_Task instructions_: Each record must be written out again exactly. Skip any picture it contains.

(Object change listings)

Start of Block

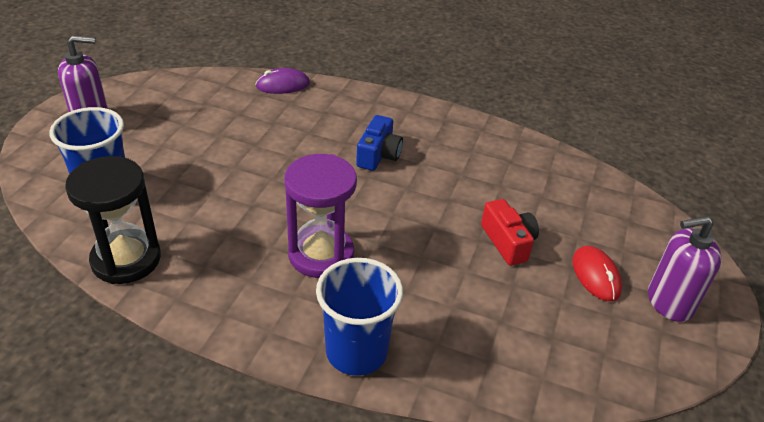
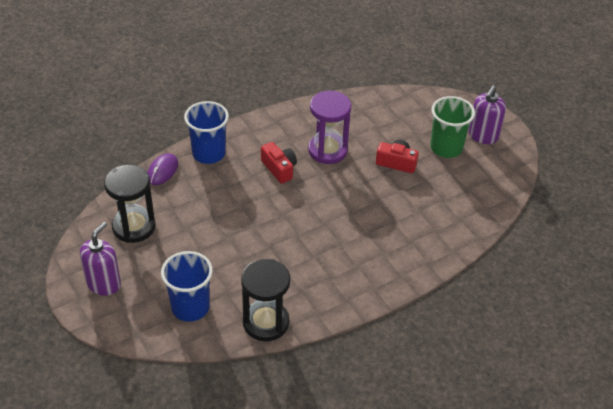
camera: 50 degrees left, 5 degrees up
(187, 103) = (134, 227): none -> black hourglass
(321, 254) = (338, 239): purple hourglass -> purple hourglass (327, 150)
(356, 352) = (416, 263): blue cup -> blue cup (208, 153)
(378, 155) = (279, 168): blue camera -> red camera
(596, 275) = (446, 148): red mouse -> green cup

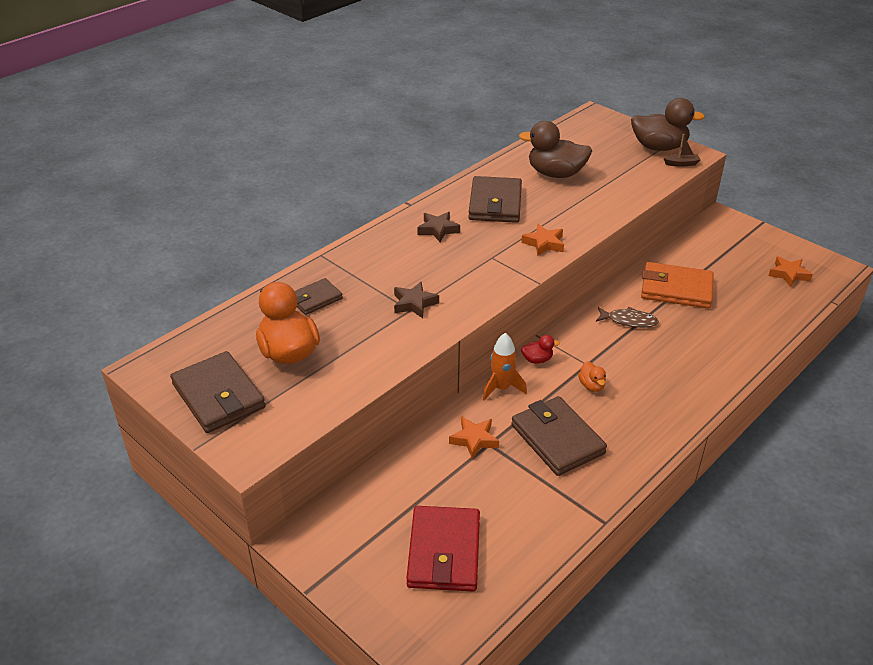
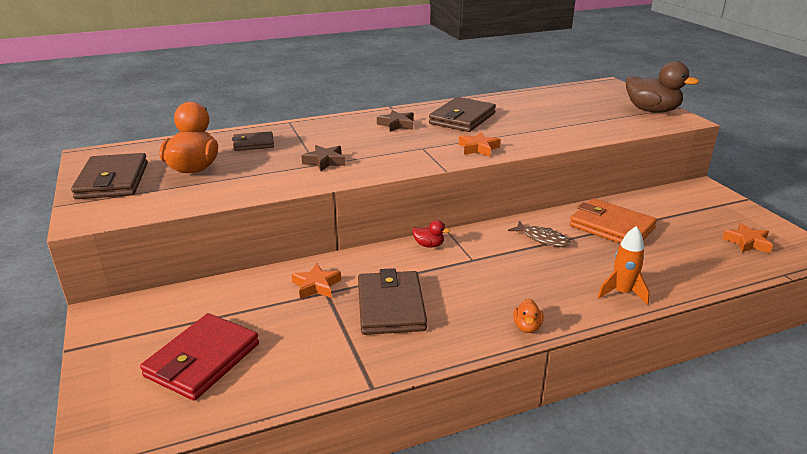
camera: 25 degrees right, 10 degrees down
(501, 388) = (377, 256): orange rocket -> orange rocket (622, 293)
(555, 174) = (535, 111): brown duck -> none
(591, 386) = (462, 276): orange duck -> orange duck (527, 327)
(681, 164) = (665, 123): brown boat -> none

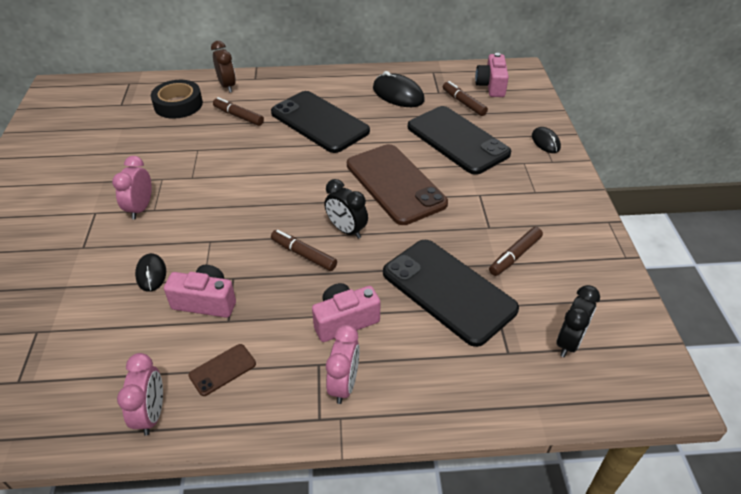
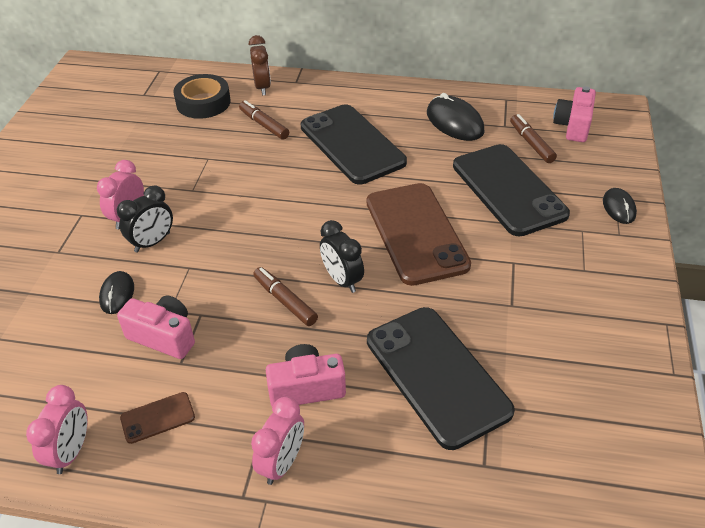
camera: 15 degrees right, 0 degrees up
(515, 256) = (532, 346): brown marker -> none
(569, 342) = (564, 468): black clock -> black clock (152, 242)

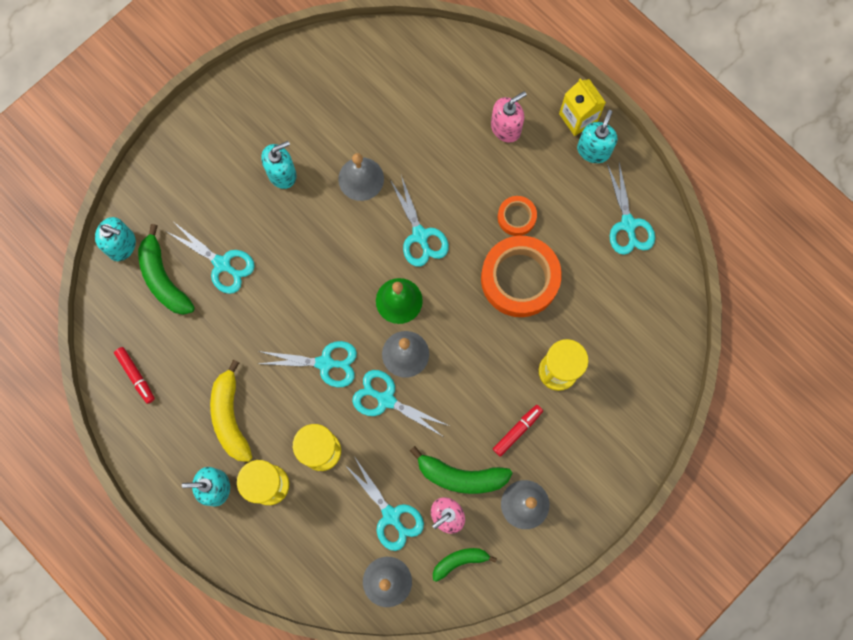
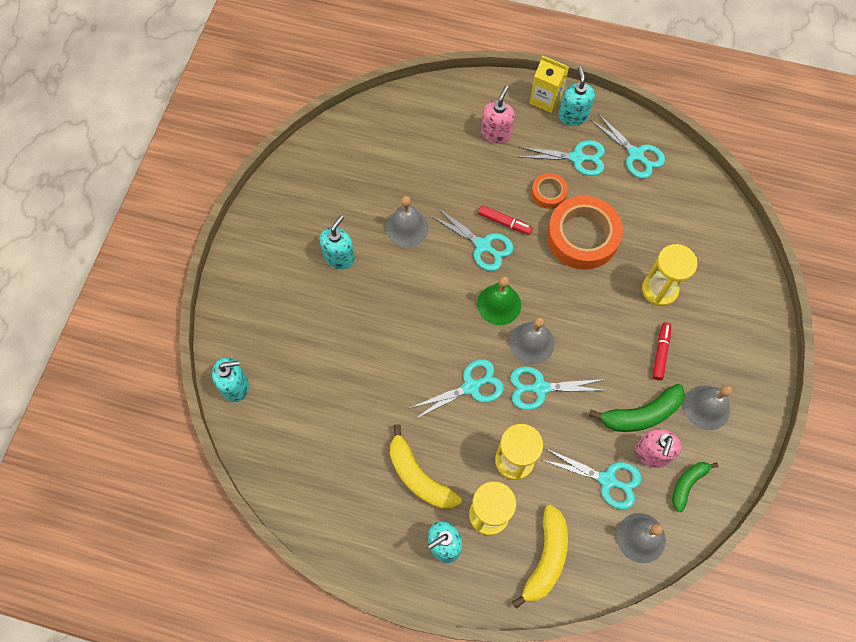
camera: 30 degrees left, 10 degrees down
(136, 376) = (314, 489): red marker -> red marker (504, 223)
(164, 278) = (289, 394): green banana -> none
(222, 264) = (333, 355): turquoise scissors -> turquoise scissors (577, 158)
(294, 550) = (546, 558): none -> yellow banana

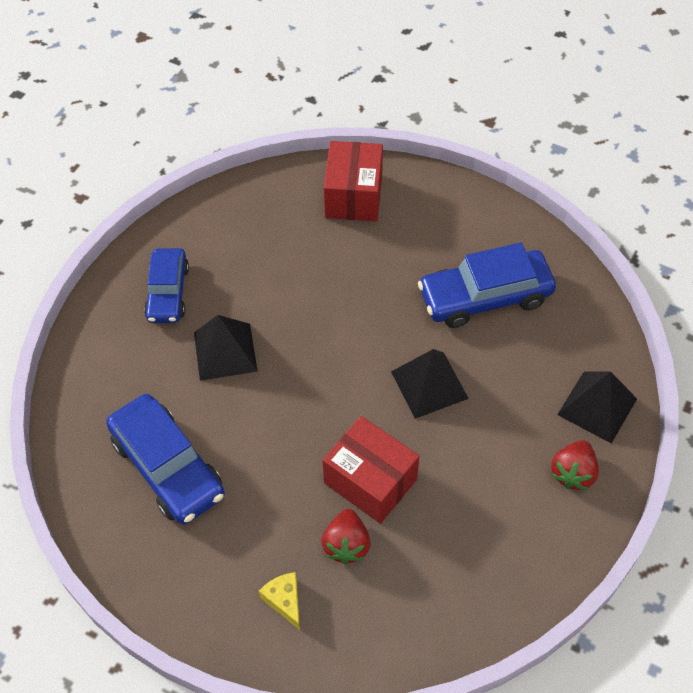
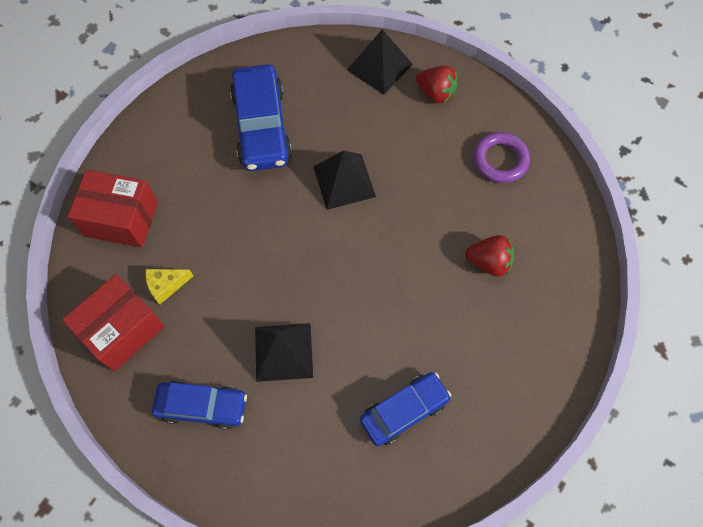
camera: 85 degrees left, 10 degrees up
(168, 467) = (404, 411): blue car -> blue car, size x0.66
(284, 601) = (536, 315): yellow cheese -> yellow cheese (166, 285)
(370, 481) = (432, 238): red box -> red box (123, 330)
(489, 553) = (500, 160): none -> purple ring

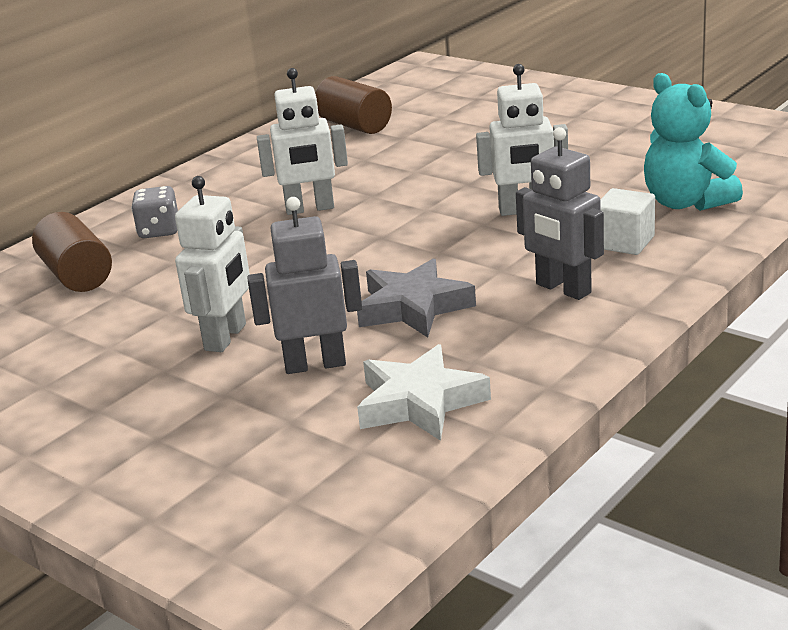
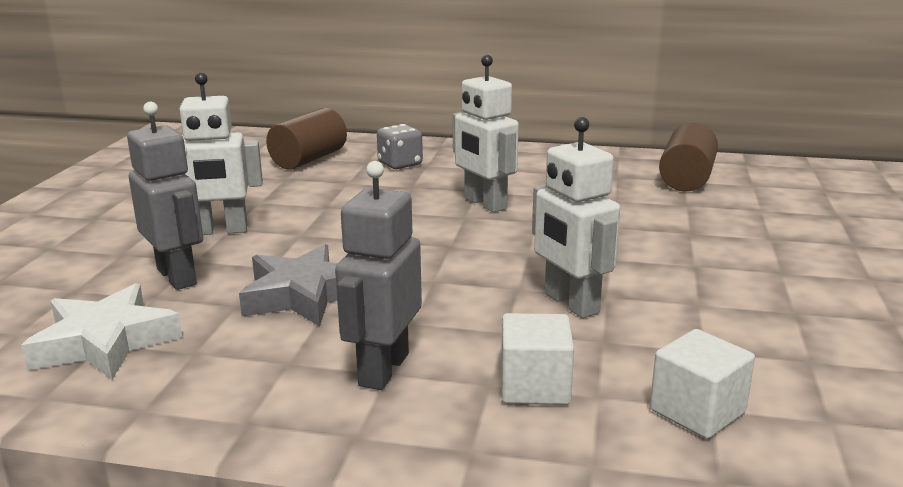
camera: 60 degrees right, 5 degrees down
(686, 202) = (697, 411): turquoise teddy bear -> white cube

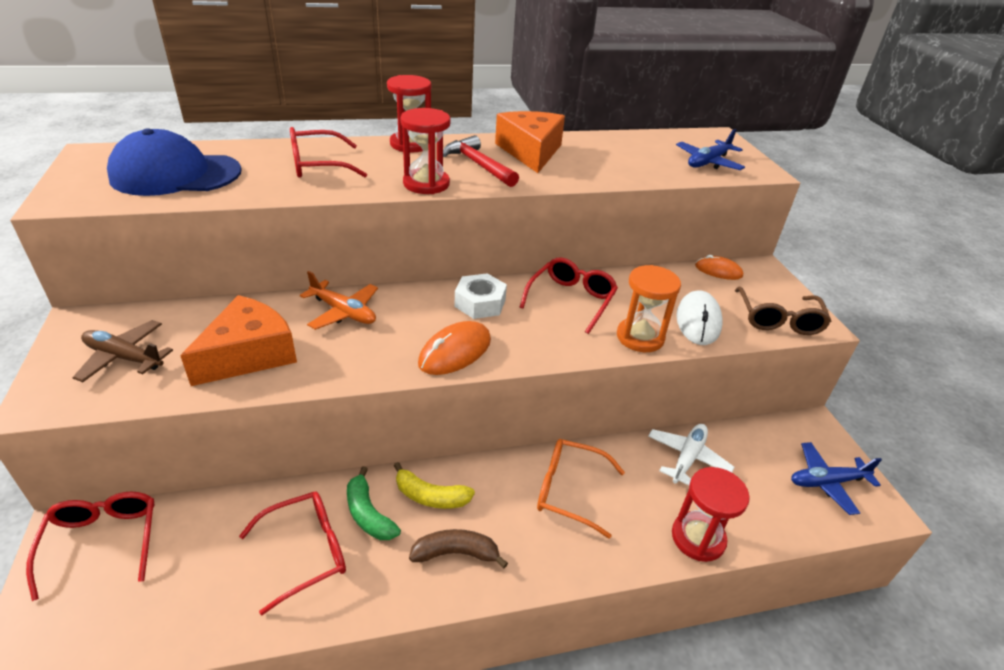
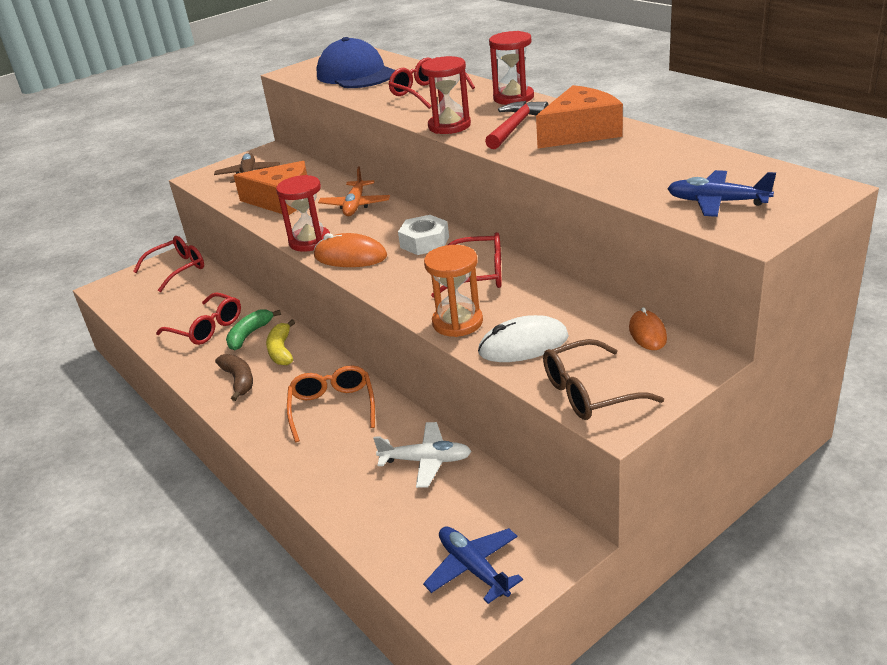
camera: 70 degrees right, 5 degrees down
(698, 538) = (329, 492): red hourglass -> red hourglass (310, 241)

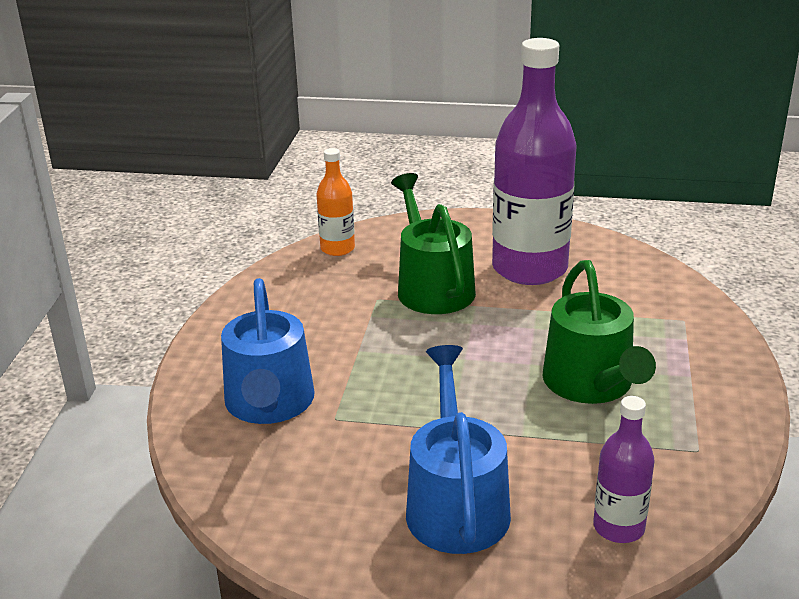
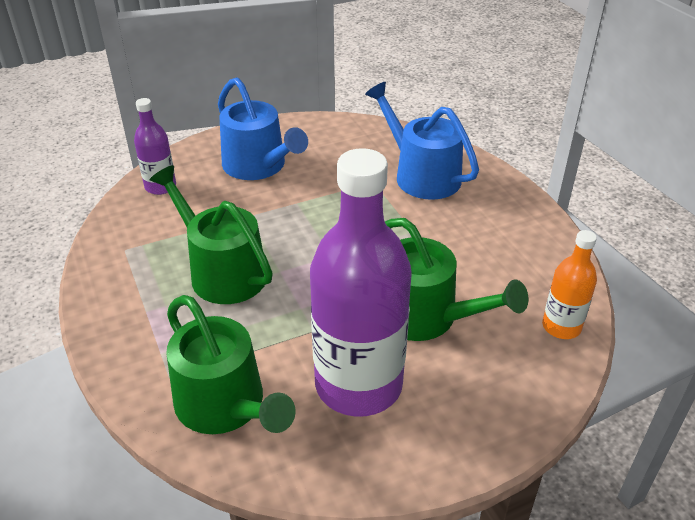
camera: 145 degrees right, 10 degrees up
(643, 290) = (225, 405): none -> green watering can

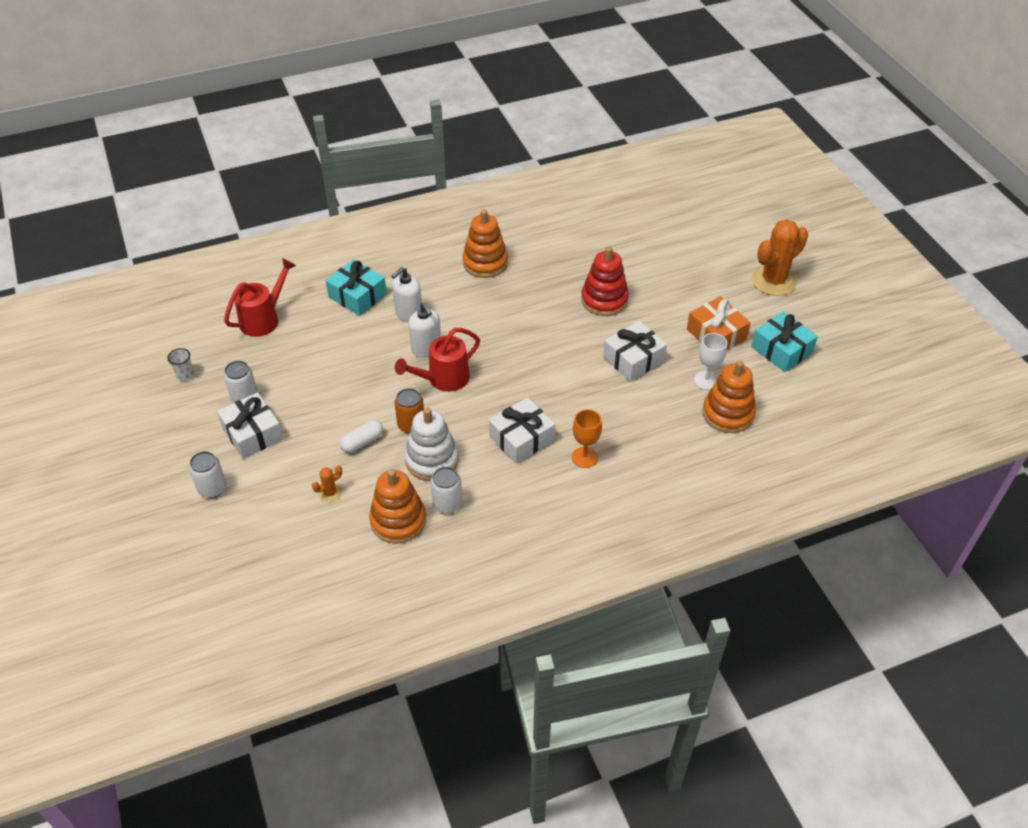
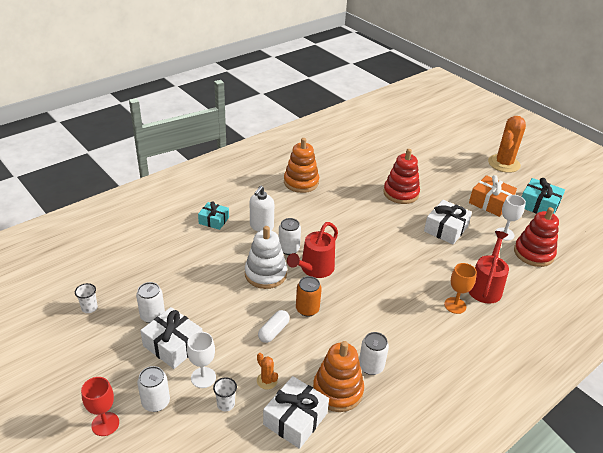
camera: 20 degrees left, 10 degrees down
(158, 498) = (105, 424): none -> red goblet
(264, 318) = (142, 250): red watering can -> red watering can (485, 286)
(268, 474) = (203, 377): none -> white goblet
(278, 507) = (226, 404): none -> white cup
(330, 493) = (267, 381): orange cactus -> orange cactus turned 75 degrees counterclockwise
(357, 296) = (214, 220): turquoise gift -> turquoise gift, size x0.65
(426, 348) = (289, 249): white soap dispenser -> white can
(432, 460) = (339, 333): white stacking toy -> white stacking toy (265, 274)
(521, 438) = (399, 301): white gift -> white gift (295, 419)
(728, 413) = (533, 253): orange stacking toy -> red stacking toy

End of Block

_Solution below_:
camera: 50 degrees left, 5 degrees up
(187, 103) = (134, 227): none -> black hourglass
(321, 254) = (338, 239): purple hourglass -> purple hourglass (327, 150)
(356, 352) = (416, 263): blue cup -> blue cup (208, 153)
(378, 155) = (279, 168): blue camera -> red camera
(596, 275) = (446, 148): red mouse -> green cup

camera: 25 degrees right, 10 degrees down
(501, 388) = (377, 256): orange rocket -> orange rocket (622, 293)
(555, 174) = (535, 111): brown duck -> none
(591, 386) = (462, 276): orange duck -> orange duck (527, 327)
(681, 164) = (665, 123): brown boat -> none

camera: 15 degrees right, 0 degrees up
(515, 256) = (532, 346): brown marker -> none
(569, 342) = (564, 468): black clock -> black clock (152, 242)

camera: 30 degrees left, 10 degrees down
(136, 376) = (314, 489): red marker -> red marker (504, 223)
(164, 278) = (289, 394): green banana -> none
(222, 264) = (333, 355): turquoise scissors -> turquoise scissors (577, 158)
(294, 550) = (546, 558): none -> yellow banana

camera: 85 degrees left, 10 degrees up
(168, 467) = (404, 411): blue car -> blue car, size x0.66
(284, 601) = (536, 315): yellow cheese -> yellow cheese (166, 285)
(370, 481) = (432, 238): red box -> red box (123, 330)
(489, 553) = (500, 160): none -> purple ring

camera: 60 degrees right, 5 degrees down
(686, 202) = (697, 411): turquoise teddy bear -> white cube

camera: 70 degrees right, 5 degrees down
(698, 538) = (329, 492): red hourglass -> red hourglass (310, 241)

camera: 145 degrees right, 10 degrees up
(643, 290) = (225, 405): none -> green watering can

camera: 20 degrees left, 10 degrees down
(158, 498) = (105, 424): none -> red goblet
(264, 318) = (142, 250): red watering can -> red watering can (485, 286)
(268, 474) = (203, 377): none -> white goblet
(278, 507) = (226, 404): none -> white cup
(330, 493) = (267, 381): orange cactus -> orange cactus turned 75 degrees counterclockwise
(357, 296) = (214, 220): turquoise gift -> turquoise gift, size x0.65
(426, 348) = (289, 249): white soap dispenser -> white can
(432, 460) = (339, 333): white stacking toy -> white stacking toy (265, 274)
(521, 438) = (399, 301): white gift -> white gift (295, 419)
(728, 413) = (533, 253): orange stacking toy -> red stacking toy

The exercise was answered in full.